• WHAT IS REQUIRED: Skip the pictures and restate, word for word, the lines from the one containing "SW1: switch (3V3, NET8) -> button (3V3, NET8)" to the end of the data below.

• Change detection outputs:
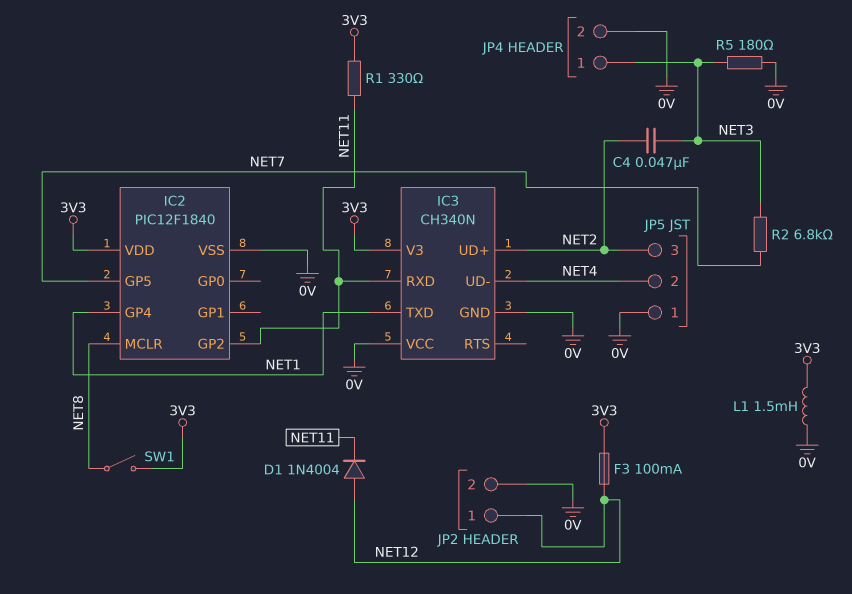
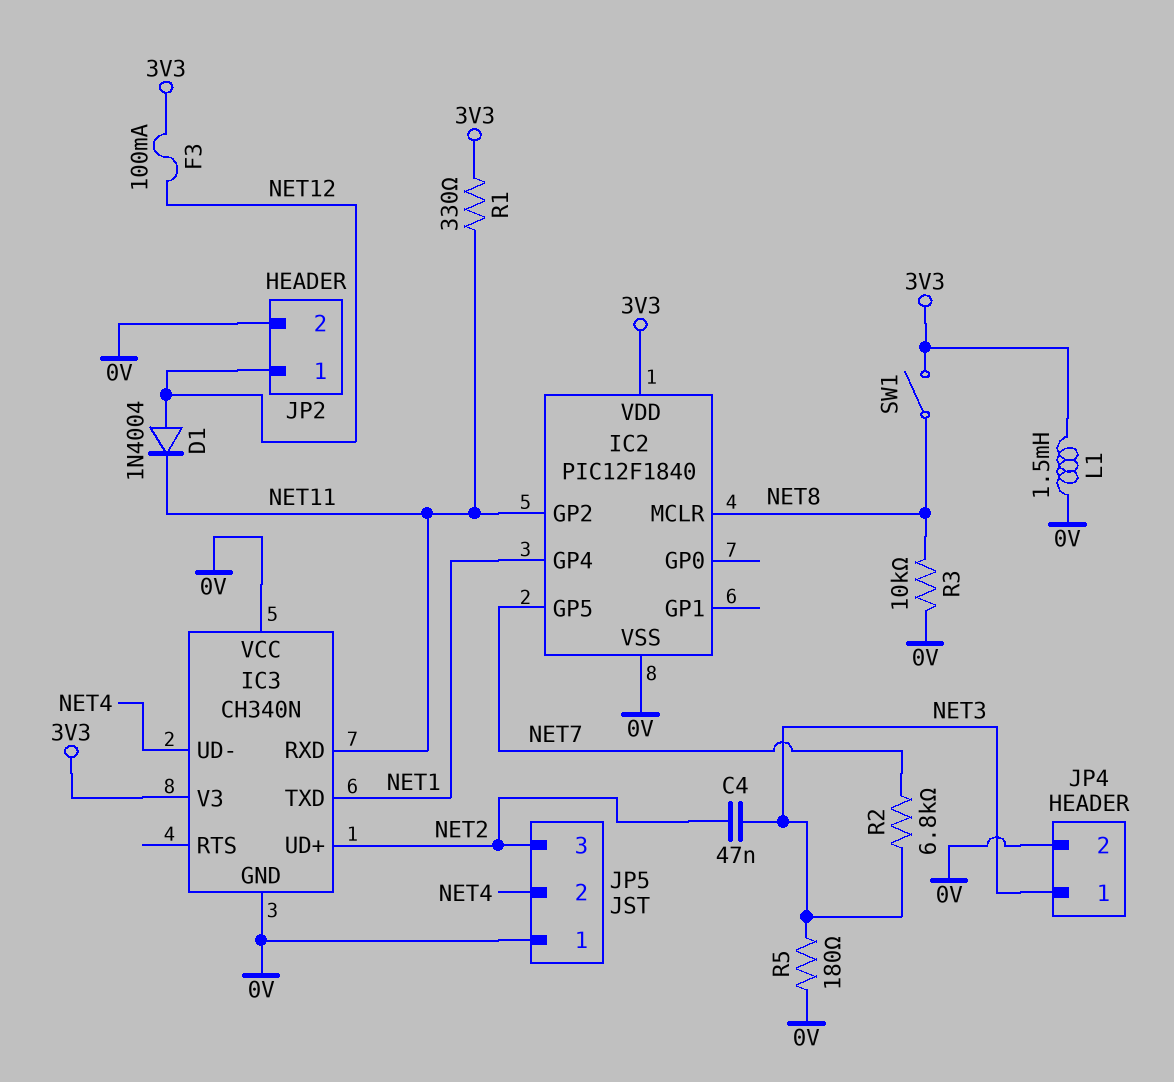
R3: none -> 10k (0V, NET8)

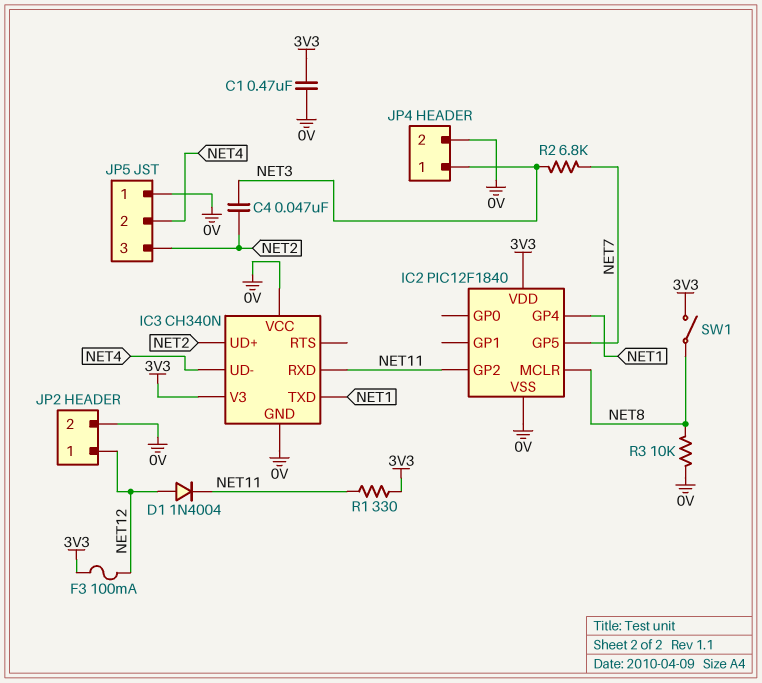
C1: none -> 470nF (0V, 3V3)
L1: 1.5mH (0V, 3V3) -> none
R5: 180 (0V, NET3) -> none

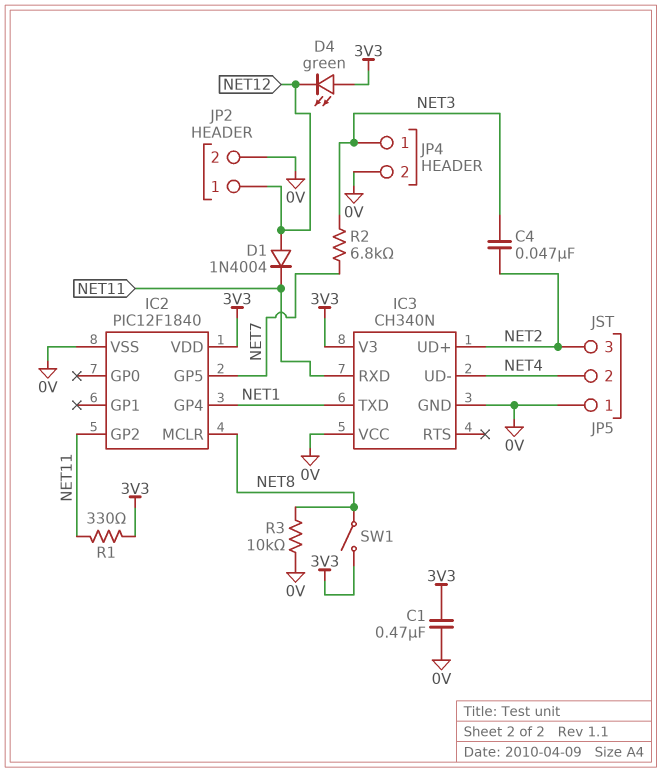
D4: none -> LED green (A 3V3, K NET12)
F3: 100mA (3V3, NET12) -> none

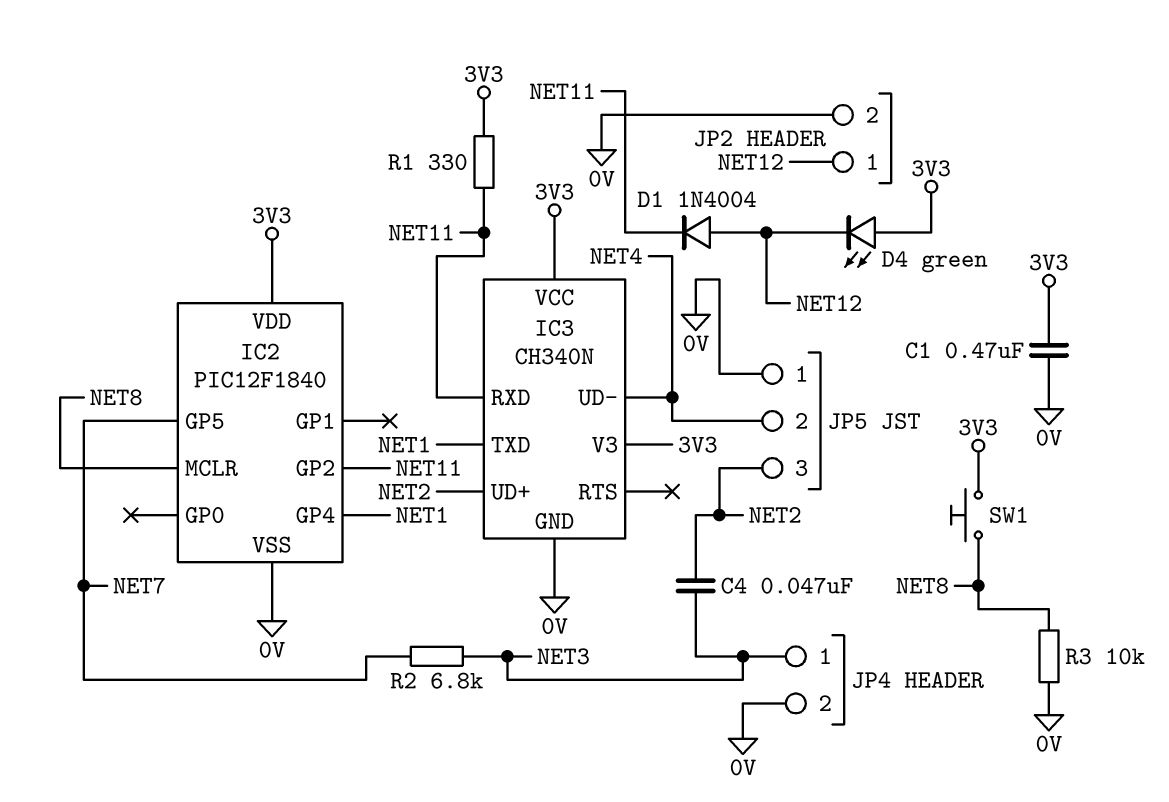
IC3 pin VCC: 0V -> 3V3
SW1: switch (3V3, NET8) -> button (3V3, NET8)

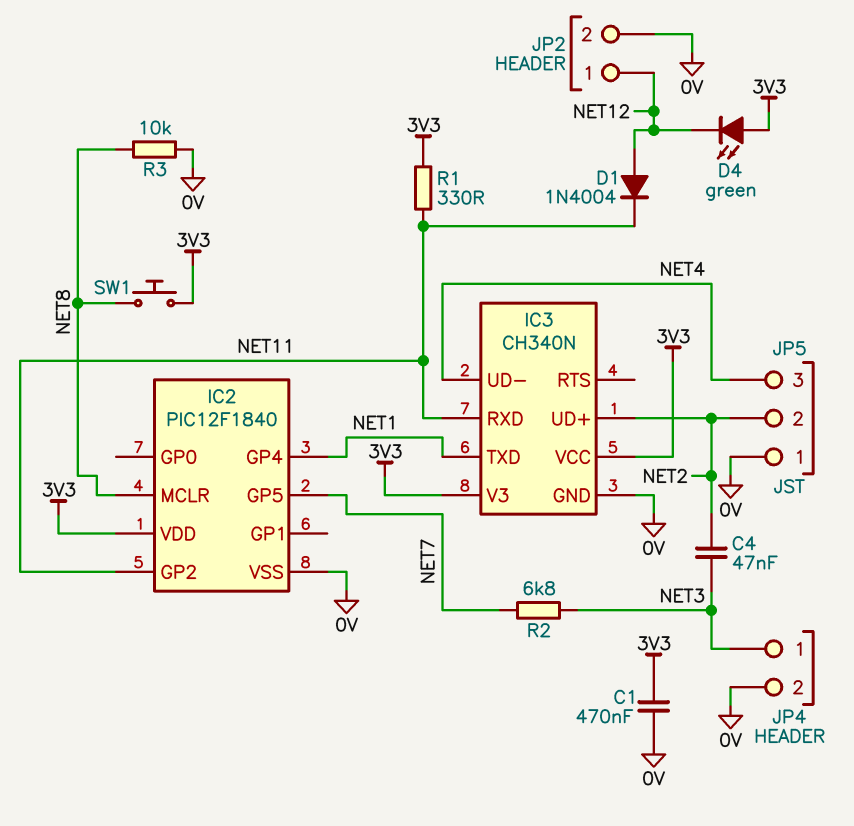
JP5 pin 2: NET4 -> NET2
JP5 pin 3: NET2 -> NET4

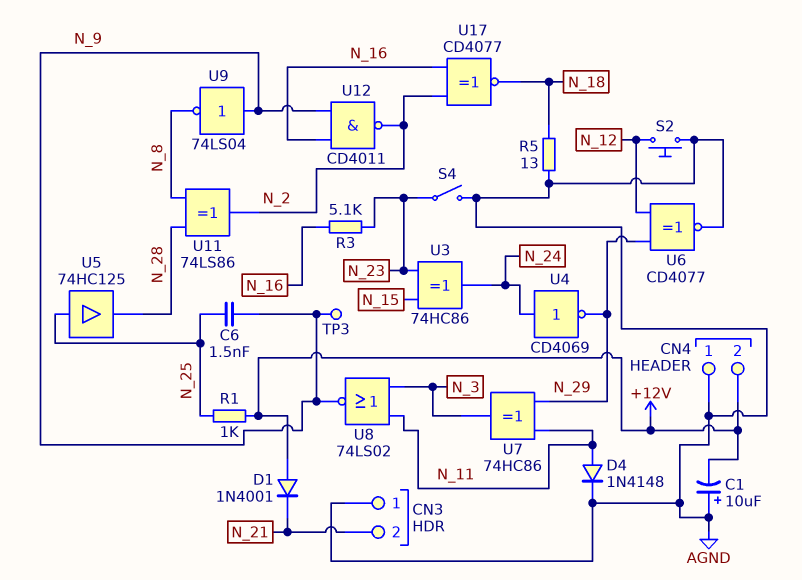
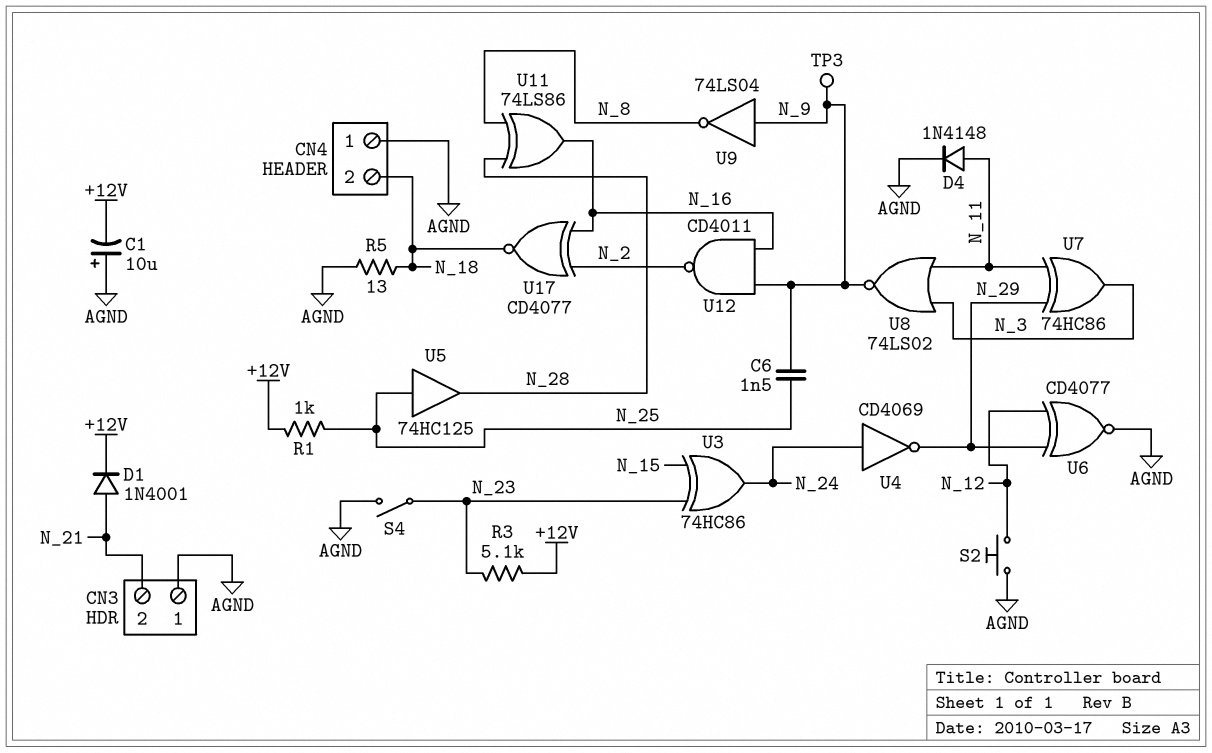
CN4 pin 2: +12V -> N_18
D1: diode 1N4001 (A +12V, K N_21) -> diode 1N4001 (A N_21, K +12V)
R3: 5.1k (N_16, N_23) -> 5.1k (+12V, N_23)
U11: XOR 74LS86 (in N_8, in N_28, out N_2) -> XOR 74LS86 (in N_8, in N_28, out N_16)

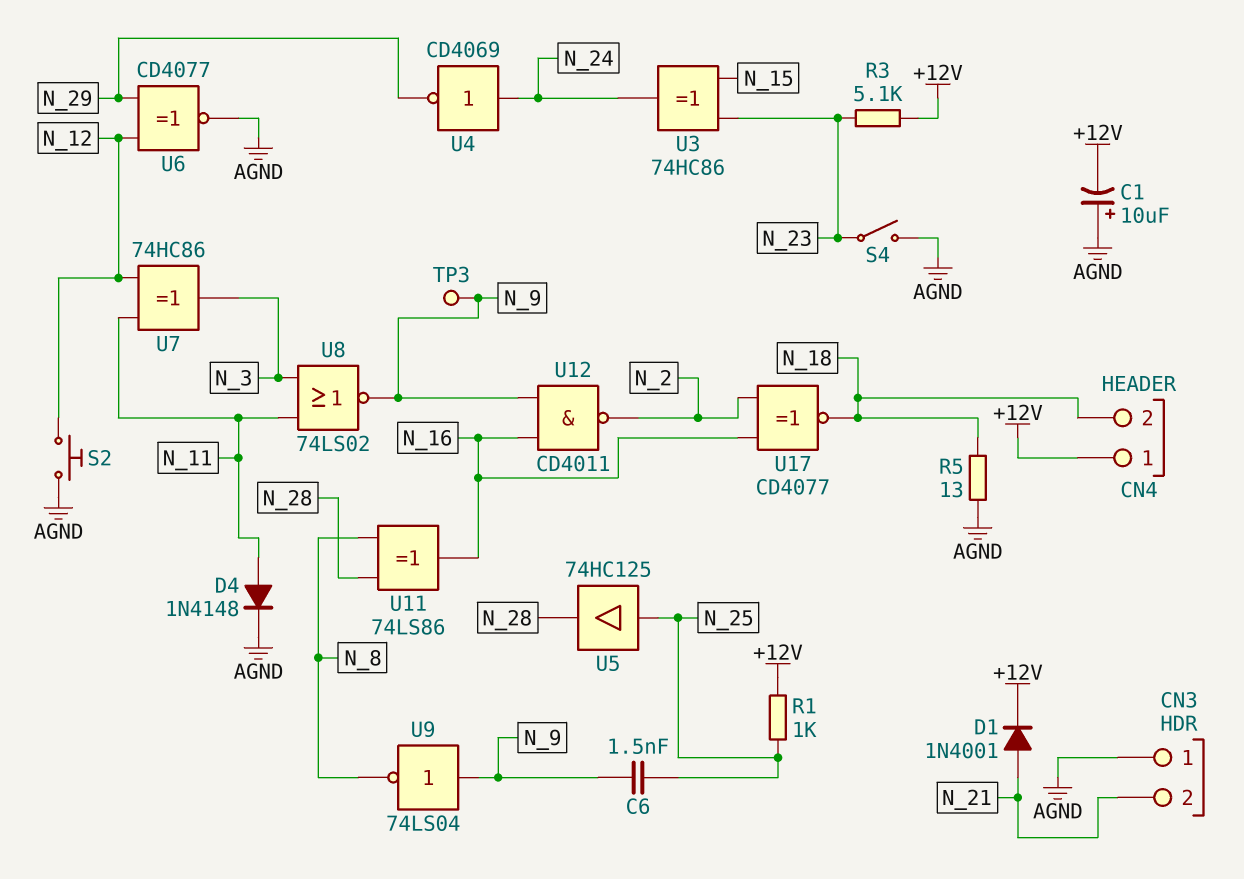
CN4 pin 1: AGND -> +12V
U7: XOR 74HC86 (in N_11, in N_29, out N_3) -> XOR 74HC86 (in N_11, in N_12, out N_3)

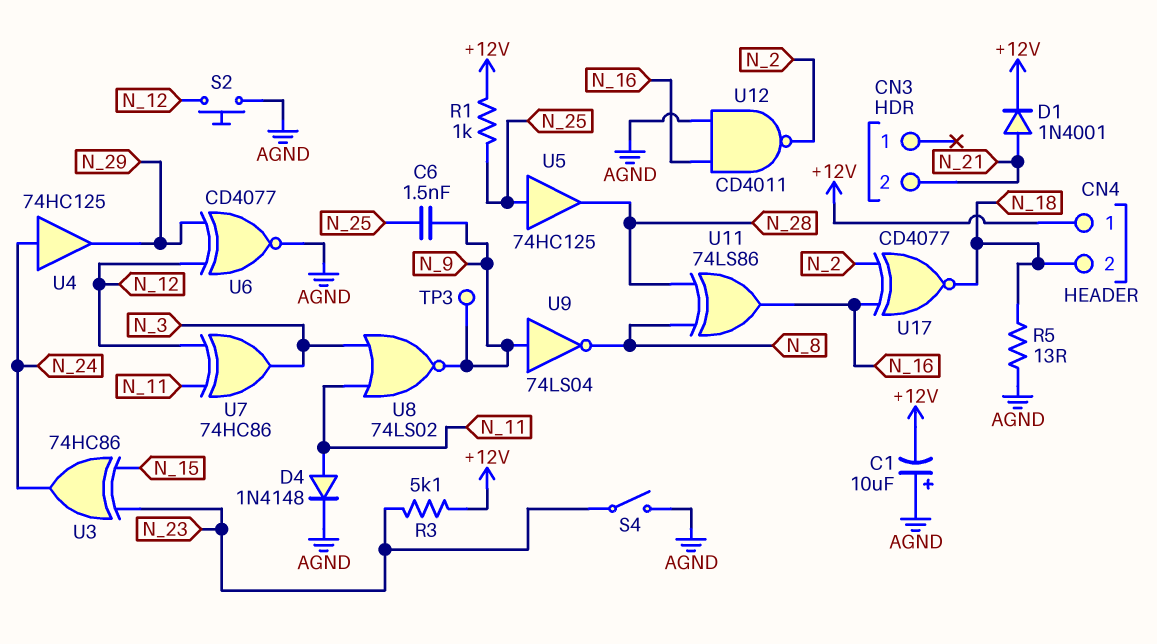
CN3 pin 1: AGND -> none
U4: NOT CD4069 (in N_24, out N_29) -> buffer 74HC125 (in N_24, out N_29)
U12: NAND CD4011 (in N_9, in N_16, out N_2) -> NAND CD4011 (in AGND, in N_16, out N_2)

• SOLUTION TO THIS TASK:
SW1: switch (3V3, NET8) -> button (3V3, NET8)

JP5 pin 2: NET4 -> NET2
JP5 pin 3: NET2 -> NET4

CN4 pin 2: +12V -> N_18
D1: diode 1N4001 (A +12V, K N_21) -> diode 1N4001 (A N_21, K +12V)
R3: 5.1k (N_16, N_23) -> 5.1k (+12V, N_23)
U11: XOR 74LS86 (in N_8, in N_28, out N_2) -> XOR 74LS86 (in N_8, in N_28, out N_16)

CN4 pin 1: AGND -> +12V
U7: XOR 74HC86 (in N_11, in N_29, out N_3) -> XOR 74HC86 (in N_11, in N_12, out N_3)

CN3 pin 1: AGND -> none
U4: NOT CD4069 (in N_24, out N_29) -> buffer 74HC125 (in N_24, out N_29)
U12: NAND CD4011 (in N_9, in N_16, out N_2) -> NAND CD4011 (in AGND, in N_16, out N_2)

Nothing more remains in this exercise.